- [The input]:
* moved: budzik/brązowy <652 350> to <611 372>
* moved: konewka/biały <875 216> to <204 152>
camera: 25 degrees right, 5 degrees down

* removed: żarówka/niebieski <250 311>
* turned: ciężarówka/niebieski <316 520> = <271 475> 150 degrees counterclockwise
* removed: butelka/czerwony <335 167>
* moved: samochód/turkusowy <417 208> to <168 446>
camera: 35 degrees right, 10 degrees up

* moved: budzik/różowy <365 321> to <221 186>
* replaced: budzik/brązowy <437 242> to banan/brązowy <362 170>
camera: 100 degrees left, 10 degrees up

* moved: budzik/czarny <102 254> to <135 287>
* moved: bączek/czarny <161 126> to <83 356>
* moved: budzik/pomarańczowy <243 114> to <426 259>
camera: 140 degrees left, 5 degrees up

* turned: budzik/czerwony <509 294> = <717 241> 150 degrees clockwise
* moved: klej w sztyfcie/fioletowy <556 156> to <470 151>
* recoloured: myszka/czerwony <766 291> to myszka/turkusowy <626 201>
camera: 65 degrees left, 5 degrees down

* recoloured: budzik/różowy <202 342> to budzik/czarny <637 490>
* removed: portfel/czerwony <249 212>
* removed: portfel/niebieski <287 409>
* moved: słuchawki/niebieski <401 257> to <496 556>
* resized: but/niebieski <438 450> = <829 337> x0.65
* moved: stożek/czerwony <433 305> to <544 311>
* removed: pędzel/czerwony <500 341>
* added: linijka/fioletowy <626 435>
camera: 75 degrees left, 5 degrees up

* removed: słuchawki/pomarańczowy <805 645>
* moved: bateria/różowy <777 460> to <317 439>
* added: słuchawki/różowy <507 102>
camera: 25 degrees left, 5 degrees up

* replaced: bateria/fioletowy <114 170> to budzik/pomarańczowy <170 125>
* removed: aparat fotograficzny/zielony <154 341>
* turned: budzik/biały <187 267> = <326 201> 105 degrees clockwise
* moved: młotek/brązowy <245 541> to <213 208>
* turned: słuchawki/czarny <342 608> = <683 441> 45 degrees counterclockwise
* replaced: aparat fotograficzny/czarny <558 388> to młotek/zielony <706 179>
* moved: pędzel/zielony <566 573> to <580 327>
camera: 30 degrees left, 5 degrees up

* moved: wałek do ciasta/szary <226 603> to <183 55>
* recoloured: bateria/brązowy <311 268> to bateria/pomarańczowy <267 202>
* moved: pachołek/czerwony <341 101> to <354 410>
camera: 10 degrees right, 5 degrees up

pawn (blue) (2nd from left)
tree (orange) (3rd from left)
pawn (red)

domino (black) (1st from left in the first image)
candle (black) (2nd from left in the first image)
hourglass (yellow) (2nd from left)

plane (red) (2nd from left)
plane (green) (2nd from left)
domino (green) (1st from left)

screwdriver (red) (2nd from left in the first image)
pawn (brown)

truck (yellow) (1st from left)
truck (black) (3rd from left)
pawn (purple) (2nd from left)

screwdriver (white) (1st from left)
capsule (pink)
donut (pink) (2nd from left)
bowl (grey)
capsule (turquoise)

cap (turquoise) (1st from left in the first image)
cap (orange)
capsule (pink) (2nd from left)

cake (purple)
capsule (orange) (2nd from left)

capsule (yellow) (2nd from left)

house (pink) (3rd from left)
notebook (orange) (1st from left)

- [About this task]:
Each line shown above needs to be transcribed exactly.

- [Answer to this exercise]:
* moved: budzik/brązowy <652 350> to <611 372>
* moved: konewka/biały <875 216> to <204 152>
camera: 25 degrees right, 5 degrees down

* removed: żarówka/niebieski <250 311>
* turned: ciężarówka/niebieski <316 520> = <271 475> 150 degrees counterclockwise
* removed: butelka/czerwony <335 167>
* moved: samochód/turkusowy <417 208> to <168 446>
camera: 35 degrees right, 10 degrees up

* moved: budzik/różowy <365 321> to <221 186>
* replaced: budzik/brązowy <437 242> to banan/brązowy <362 170>
camera: 100 degrees left, 10 degrees up

* moved: budzik/czarny <102 254> to <135 287>
* moved: bączek/czarny <161 126> to <83 356>
* moved: budzik/pomarańczowy <243 114> to <426 259>
camera: 140 degrees left, 5 degrees up

* turned: budzik/czerwony <509 294> = <717 241> 150 degrees clockwise
* moved: klej w sztyfcie/fioletowy <556 156> to <470 151>
* recoloured: myszka/czerwony <766 291> to myszka/turkusowy <626 201>
camera: 65 degrees left, 5 degrees down

* recoloured: budzik/różowy <202 342> to budzik/czarny <637 490>
* removed: portfel/czerwony <249 212>
* removed: portfel/niebieski <287 409>
* moved: słuchawki/niebieski <401 257> to <496 556>
* resized: but/niebieski <438 450> = <829 337> x0.65
* moved: stożek/czerwony <433 305> to <544 311>
* removed: pędzel/czerwony <500 341>
* added: linijka/fioletowy <626 435>
camera: 75 degrees left, 5 degrees up

* removed: słuchawki/pomarańczowy <805 645>
* moved: bateria/różowy <777 460> to <317 439>
* added: słuchawki/różowy <507 102>
camera: 25 degrees left, 5 degrees up

* replaced: bateria/fioletowy <114 170> to budzik/pomarańczowy <170 125>
* removed: aparat fotograficzny/zielony <154 341>
* turned: budzik/biały <187 267> = <326 201> 105 degrees clockwise
* moved: młotek/brązowy <245 541> to <213 208>
* turned: słuchawki/czarny <342 608> = <683 441> 45 degrees counterclockwise
* replaced: aparat fotograficzny/czarny <558 388> to młotek/zielony <706 179>
* moved: pędzel/zielony <566 573> to <580 327>
camera: 30 degrees left, 5 degrees up

* moved: wałek do ciasta/szary <226 603> to <183 55>
* recoloured: bateria/brązowy <311 268> to bateria/pomarańczowy <267 202>
* moved: pachołek/czerwony <341 101> to <354 410>
camera: 10 degrees right, 5 degrees up

pawn (blue) (2nd from left)
tree (orange) (3rd from left)
pawn (red)

domino (black) (1st from left in the first image)
candle (black) (2nd from left in the first image)
hourglass (yellow) (2nd from left)

plane (red) (2nd from left)
plane (green) (2nd from left)
domino (green) (1st from left)

screwdriver (red) (2nd from left in the first image)
pawn (brown)

truck (yellow) (1st from left)
truck (black) (3rd from left)
pawn (purple) (2nd from left)

screwdriver (white) (1st from left)
capsule (pink)
donut (pink) (2nd from left)
bowl (grey)
capsule (turquoise)

cap (turquoise) (1st from left in the first image)
cap (orange)
capsule (pink) (2nd from left)

cake (purple)
capsule (orange) (2nd from left)

capsule (yellow) (2nd from left)

house (pink) (3rd from left)
notebook (orange) (1st from left)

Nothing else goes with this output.